Start of Extracted material

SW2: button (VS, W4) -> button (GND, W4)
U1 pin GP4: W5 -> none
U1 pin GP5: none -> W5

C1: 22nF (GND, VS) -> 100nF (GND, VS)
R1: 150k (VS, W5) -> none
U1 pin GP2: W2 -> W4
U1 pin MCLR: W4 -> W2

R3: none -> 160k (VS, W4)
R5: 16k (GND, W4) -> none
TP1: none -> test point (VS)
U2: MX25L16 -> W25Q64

End of Extracted material
Start of Extracted material

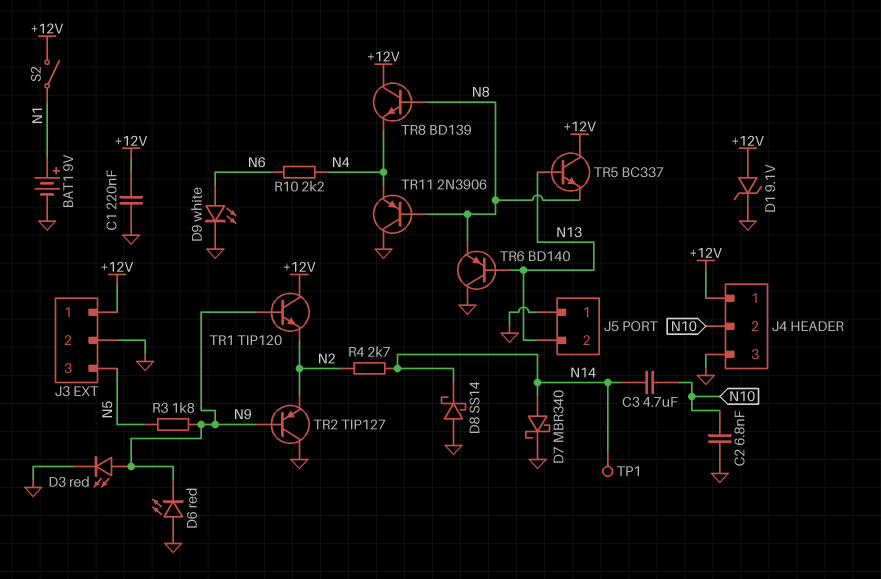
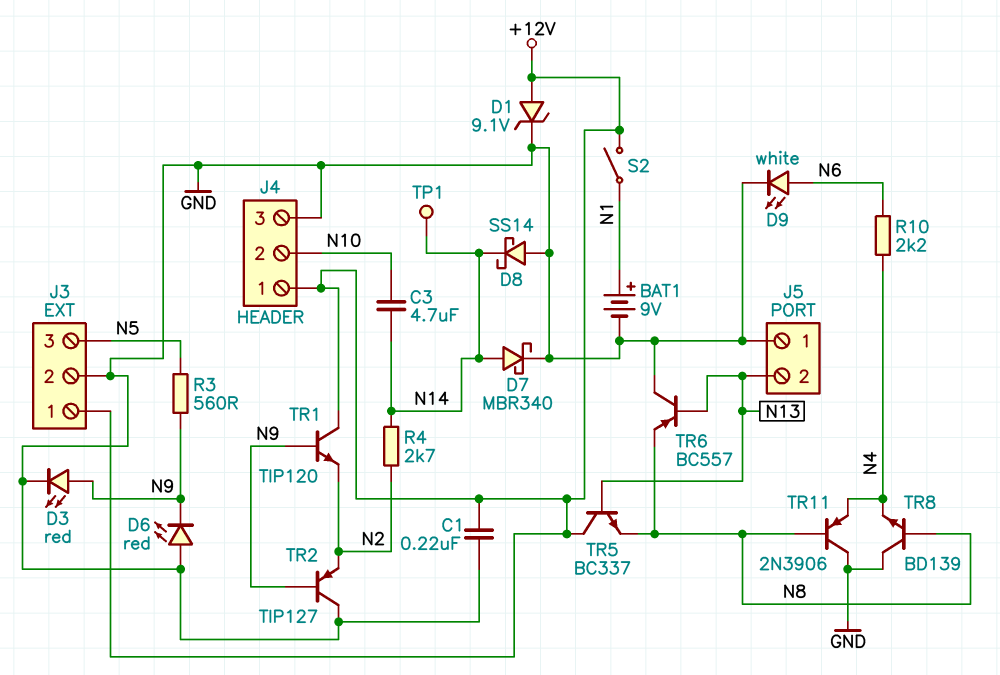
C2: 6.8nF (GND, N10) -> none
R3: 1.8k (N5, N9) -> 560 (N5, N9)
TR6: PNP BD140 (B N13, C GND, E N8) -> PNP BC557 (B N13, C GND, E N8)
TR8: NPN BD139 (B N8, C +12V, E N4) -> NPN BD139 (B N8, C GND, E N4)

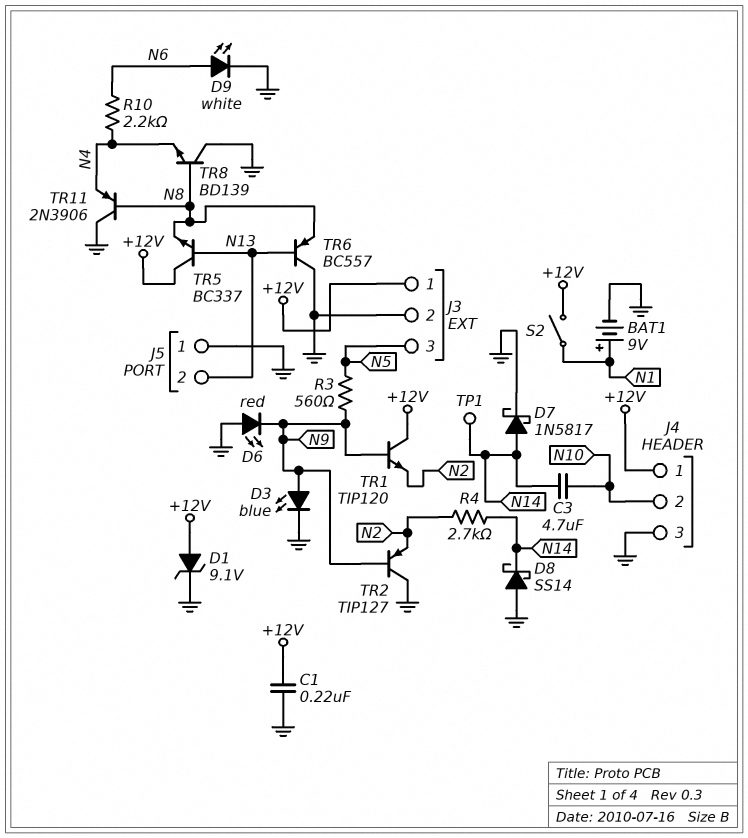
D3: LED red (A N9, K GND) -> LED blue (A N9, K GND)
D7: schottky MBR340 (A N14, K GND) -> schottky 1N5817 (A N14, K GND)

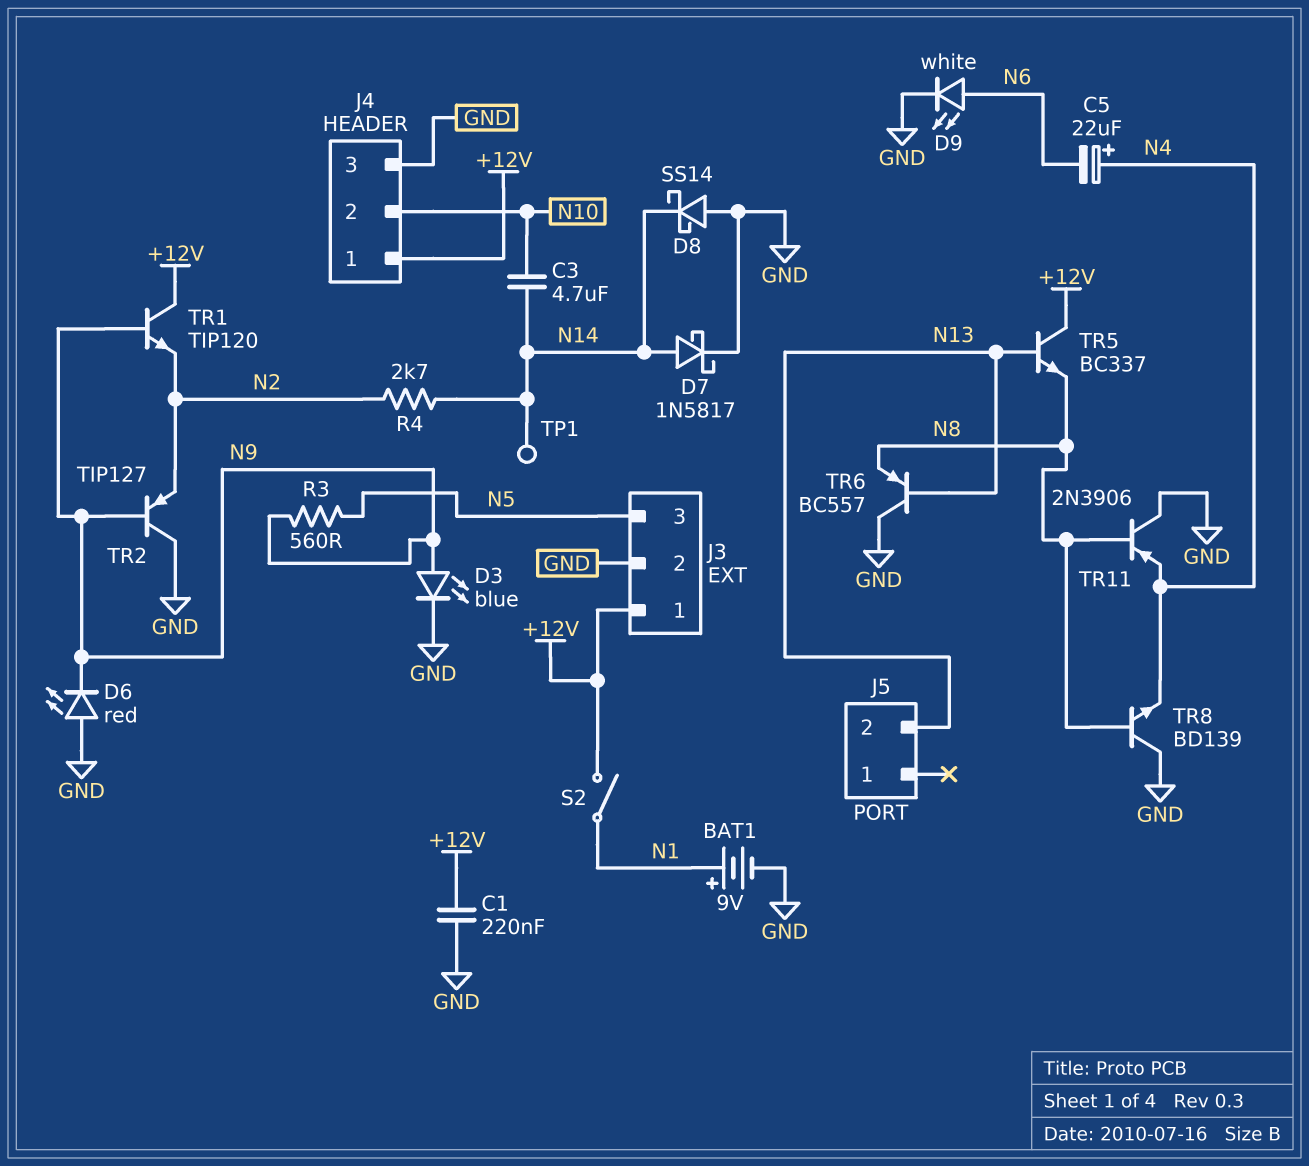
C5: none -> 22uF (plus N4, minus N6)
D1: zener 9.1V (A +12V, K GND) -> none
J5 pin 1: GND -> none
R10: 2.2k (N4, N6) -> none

End of Extracted material

*Work task*. Reproduce only the lines above spanning from the line containing "U1 pin GP4: W5 -> none" through the line containing "U2: MX25L16 -> W25Q64", word for word.

*Task result*.
U1 pin GP4: W5 -> none
U1 pin GP5: none -> W5

C1: 22nF (GND, VS) -> 100nF (GND, VS)
R1: 150k (VS, W5) -> none
U1 pin GP2: W2 -> W4
U1 pin MCLR: W4 -> W2

R3: none -> 160k (VS, W4)
R5: 16k (GND, W4) -> none
TP1: none -> test point (VS)
U2: MX25L16 -> W25Q64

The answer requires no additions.